## THE PROBLEM
In the entries below, find the line with "S3: button (+3V3, N005)" and the line with "JP4 pin 2: GND -> 3V3"; give again those lines and every line between them, exactly.

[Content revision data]
.....
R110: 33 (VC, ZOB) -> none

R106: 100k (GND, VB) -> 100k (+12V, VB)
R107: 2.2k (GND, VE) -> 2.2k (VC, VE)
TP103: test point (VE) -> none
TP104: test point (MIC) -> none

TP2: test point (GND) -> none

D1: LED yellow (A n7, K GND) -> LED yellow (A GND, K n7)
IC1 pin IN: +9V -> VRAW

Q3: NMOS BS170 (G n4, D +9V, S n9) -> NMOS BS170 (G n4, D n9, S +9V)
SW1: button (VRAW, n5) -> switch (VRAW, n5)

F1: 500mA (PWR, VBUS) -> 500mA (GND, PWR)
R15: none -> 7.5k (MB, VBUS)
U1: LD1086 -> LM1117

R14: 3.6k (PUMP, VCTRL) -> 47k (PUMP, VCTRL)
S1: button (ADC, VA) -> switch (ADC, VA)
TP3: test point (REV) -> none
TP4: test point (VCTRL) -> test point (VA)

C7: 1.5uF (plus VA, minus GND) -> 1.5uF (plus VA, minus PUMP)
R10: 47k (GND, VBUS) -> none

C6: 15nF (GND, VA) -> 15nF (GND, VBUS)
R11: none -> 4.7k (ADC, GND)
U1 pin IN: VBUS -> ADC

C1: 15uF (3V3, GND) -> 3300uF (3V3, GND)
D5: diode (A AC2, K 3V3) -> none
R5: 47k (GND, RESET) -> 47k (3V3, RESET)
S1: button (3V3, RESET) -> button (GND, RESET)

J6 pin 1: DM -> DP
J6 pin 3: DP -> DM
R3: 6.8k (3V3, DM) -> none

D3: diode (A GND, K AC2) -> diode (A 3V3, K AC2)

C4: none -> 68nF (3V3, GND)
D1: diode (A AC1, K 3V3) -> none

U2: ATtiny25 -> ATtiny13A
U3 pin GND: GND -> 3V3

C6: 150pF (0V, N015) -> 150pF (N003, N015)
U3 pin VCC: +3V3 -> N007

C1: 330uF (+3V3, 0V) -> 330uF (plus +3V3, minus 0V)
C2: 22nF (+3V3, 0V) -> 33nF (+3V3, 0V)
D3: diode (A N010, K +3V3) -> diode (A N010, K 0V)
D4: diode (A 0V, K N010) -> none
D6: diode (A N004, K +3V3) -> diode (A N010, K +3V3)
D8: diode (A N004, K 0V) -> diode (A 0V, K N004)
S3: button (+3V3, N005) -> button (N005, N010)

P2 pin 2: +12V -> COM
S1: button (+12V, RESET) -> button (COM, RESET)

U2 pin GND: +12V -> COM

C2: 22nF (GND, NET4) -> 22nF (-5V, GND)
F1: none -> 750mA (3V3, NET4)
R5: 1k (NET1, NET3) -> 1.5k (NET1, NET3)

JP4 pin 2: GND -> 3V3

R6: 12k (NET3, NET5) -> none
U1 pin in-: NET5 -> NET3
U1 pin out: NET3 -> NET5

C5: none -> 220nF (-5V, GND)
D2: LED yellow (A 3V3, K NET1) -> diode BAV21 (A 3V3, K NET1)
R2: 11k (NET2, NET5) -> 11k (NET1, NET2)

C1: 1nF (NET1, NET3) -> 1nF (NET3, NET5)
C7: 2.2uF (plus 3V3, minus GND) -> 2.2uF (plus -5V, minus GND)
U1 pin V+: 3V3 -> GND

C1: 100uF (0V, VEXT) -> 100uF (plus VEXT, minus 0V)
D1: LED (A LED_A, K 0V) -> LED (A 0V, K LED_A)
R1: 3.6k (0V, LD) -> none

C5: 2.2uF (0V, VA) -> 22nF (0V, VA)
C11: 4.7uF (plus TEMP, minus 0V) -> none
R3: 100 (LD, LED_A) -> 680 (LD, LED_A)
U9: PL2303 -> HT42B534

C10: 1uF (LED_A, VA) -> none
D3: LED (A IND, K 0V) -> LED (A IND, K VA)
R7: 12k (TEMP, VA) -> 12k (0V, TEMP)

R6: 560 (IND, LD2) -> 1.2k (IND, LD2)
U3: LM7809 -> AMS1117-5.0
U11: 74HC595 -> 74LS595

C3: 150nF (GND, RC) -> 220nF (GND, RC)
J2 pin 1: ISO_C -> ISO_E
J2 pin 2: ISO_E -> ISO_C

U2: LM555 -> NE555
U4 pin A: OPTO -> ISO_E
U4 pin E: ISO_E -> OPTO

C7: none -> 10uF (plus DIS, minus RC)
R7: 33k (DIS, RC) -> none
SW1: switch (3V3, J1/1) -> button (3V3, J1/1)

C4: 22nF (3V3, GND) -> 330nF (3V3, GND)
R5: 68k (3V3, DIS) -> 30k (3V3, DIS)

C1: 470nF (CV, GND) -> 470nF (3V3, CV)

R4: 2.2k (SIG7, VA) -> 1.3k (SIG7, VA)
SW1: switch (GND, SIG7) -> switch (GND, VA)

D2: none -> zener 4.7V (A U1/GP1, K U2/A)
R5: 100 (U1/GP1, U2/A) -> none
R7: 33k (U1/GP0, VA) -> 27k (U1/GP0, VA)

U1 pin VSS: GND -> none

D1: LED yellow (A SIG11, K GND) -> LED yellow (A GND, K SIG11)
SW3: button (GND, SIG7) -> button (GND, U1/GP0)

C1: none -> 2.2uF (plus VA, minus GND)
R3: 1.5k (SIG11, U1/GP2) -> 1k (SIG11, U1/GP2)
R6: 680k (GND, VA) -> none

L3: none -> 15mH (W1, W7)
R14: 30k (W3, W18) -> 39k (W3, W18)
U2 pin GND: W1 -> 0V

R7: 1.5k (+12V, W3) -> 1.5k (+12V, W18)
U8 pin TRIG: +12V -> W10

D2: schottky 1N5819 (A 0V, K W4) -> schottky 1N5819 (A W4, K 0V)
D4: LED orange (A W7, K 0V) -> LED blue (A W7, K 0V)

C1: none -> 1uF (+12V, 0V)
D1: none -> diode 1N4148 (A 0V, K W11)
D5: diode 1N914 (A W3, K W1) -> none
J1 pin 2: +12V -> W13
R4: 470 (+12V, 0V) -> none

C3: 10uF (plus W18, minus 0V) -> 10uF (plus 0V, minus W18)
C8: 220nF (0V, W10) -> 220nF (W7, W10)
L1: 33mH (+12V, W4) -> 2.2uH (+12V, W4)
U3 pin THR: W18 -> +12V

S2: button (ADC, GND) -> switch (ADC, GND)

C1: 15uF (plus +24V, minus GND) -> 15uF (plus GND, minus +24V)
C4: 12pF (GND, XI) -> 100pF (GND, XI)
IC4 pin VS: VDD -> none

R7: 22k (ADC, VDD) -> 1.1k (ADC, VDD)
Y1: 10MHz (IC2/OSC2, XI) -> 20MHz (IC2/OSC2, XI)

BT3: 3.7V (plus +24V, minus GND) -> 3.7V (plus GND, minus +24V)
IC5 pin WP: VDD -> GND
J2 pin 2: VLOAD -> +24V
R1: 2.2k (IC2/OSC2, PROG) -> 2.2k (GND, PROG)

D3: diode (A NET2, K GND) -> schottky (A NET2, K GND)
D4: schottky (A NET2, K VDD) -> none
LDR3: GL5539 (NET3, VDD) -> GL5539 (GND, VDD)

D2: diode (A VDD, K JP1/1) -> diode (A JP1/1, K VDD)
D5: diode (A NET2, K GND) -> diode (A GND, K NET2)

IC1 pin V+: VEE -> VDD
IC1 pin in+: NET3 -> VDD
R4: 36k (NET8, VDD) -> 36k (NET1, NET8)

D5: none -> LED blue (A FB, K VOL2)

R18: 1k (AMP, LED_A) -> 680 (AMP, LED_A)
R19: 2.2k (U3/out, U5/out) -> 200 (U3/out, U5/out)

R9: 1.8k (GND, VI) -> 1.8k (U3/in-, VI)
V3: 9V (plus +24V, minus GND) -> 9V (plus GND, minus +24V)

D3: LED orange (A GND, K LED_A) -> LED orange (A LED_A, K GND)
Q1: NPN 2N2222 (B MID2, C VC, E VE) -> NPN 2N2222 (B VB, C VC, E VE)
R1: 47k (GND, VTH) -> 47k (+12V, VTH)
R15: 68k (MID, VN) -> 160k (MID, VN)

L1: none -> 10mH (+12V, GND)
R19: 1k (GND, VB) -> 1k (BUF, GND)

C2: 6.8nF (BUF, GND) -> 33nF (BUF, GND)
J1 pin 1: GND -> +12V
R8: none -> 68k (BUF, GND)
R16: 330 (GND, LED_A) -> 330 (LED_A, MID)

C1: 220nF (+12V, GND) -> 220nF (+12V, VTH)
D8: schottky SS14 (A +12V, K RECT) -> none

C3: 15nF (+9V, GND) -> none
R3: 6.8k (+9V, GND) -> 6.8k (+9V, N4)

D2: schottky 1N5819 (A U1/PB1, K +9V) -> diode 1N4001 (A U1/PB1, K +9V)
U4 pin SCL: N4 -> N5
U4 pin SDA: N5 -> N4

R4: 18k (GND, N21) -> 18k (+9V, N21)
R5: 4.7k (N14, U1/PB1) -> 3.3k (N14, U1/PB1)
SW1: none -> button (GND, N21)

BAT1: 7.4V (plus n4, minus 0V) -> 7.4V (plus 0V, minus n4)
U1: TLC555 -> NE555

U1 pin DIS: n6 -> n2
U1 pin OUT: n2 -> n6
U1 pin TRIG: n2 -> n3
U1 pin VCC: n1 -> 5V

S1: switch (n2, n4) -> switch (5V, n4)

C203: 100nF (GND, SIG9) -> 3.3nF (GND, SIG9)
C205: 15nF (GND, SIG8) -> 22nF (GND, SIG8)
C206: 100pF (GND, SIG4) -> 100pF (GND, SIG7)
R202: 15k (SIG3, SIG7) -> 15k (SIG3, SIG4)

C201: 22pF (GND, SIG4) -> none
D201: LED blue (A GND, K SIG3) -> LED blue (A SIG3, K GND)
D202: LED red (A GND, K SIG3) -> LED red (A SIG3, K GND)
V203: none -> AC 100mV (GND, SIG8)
.....
## OUTPUT
S3: button (+3V3, N005) -> button (N005, N010)

P2 pin 2: +12V -> COM
S1: button (+12V, RESET) -> button (COM, RESET)

U2 pin GND: +12V -> COM

C2: 22nF (GND, NET4) -> 22nF (-5V, GND)
F1: none -> 750mA (3V3, NET4)
R5: 1k (NET1, NET3) -> 1.5k (NET1, NET3)

JP4 pin 2: GND -> 3V3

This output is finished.